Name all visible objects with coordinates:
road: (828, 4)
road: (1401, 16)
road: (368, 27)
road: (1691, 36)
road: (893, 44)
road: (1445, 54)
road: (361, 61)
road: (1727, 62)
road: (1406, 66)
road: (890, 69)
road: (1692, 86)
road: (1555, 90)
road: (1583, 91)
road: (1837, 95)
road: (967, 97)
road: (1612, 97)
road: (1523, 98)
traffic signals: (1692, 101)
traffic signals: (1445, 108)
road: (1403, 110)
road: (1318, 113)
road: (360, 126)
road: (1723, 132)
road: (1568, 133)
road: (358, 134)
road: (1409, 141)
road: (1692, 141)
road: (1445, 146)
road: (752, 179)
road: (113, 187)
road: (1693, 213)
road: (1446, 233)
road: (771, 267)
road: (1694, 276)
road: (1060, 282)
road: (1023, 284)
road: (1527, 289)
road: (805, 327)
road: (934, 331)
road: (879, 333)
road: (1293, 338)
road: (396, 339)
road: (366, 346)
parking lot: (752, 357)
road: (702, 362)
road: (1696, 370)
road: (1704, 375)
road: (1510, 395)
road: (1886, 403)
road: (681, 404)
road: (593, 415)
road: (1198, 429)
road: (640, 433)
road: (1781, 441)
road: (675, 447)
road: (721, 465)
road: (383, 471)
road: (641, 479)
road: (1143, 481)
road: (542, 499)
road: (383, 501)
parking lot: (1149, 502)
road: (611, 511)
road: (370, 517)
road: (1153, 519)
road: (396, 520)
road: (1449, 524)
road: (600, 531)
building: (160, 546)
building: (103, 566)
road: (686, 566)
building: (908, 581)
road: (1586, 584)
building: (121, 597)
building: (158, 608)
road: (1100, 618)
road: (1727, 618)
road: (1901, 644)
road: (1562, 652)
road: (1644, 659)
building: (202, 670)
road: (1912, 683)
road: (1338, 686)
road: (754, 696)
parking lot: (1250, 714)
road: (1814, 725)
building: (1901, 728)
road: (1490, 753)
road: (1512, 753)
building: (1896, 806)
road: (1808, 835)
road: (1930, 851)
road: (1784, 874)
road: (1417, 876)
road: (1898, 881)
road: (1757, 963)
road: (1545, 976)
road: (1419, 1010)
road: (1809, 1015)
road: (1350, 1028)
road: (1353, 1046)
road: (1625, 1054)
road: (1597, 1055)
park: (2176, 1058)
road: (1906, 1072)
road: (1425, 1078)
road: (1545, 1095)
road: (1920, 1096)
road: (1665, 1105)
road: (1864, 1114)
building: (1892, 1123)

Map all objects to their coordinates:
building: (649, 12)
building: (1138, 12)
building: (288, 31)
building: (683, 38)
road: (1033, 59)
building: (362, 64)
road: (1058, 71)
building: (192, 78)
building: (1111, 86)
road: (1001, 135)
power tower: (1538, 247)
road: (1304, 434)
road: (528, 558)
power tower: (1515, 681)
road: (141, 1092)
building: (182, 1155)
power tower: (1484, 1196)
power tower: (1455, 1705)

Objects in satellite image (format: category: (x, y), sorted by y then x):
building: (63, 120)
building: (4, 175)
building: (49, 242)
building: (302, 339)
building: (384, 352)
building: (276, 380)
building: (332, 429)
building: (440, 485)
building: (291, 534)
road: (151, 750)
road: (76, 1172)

● ● ●

Problem to solve: Filter the records above for "power" and copy every matching line.

Response to this task:
power tower: (1538, 247)
power tower: (1515, 681)
power tower: (1484, 1196)
power tower: (1455, 1705)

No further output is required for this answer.